What to produce:
Leave the pictures out and write out the rest of the listing word for word.

Input data:
════

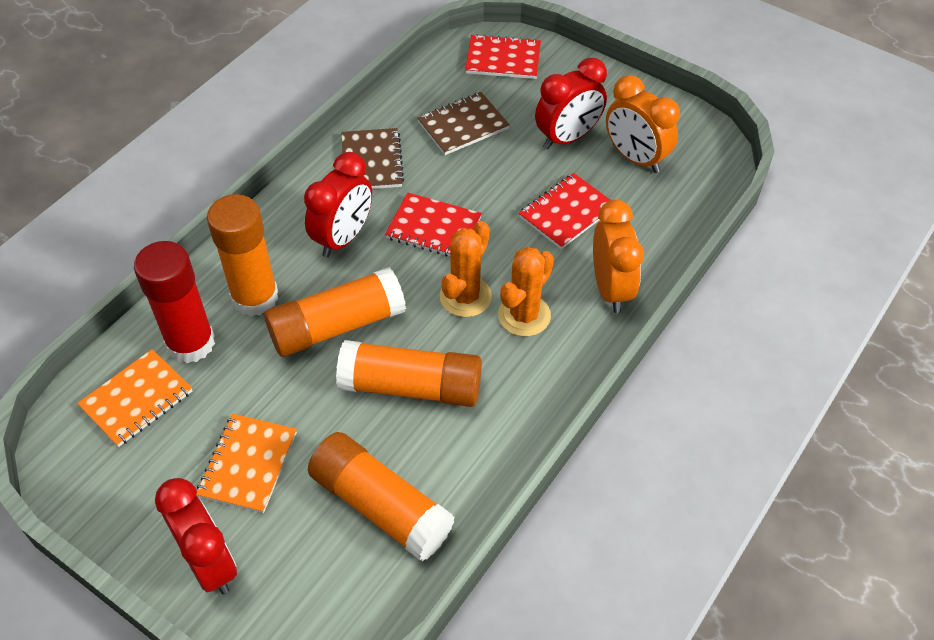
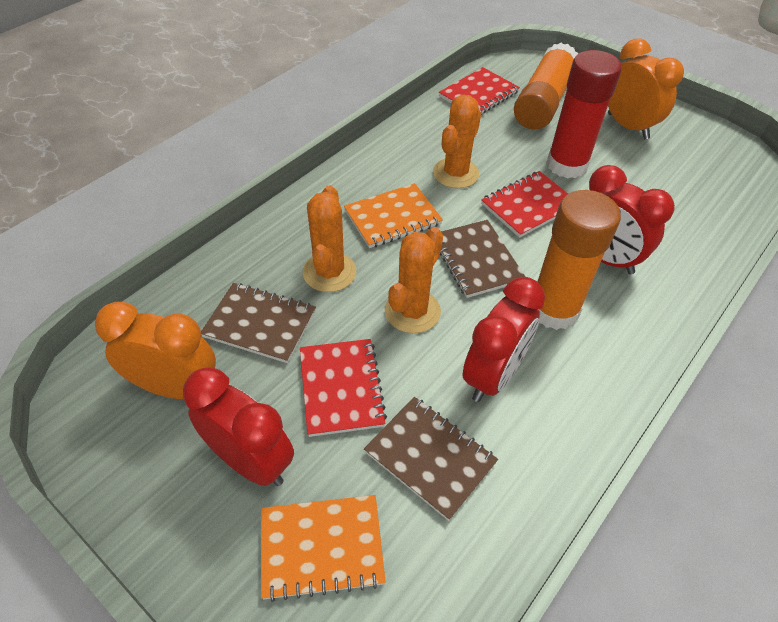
brown notebook: 2 -> 3
orange cactus: 2 -> 3
orange glue stick: 4 -> 2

════

Response to this exercise:
brown notebook: 2 -> 3
orange cactus: 2 -> 3
orange glue stick: 4 -> 2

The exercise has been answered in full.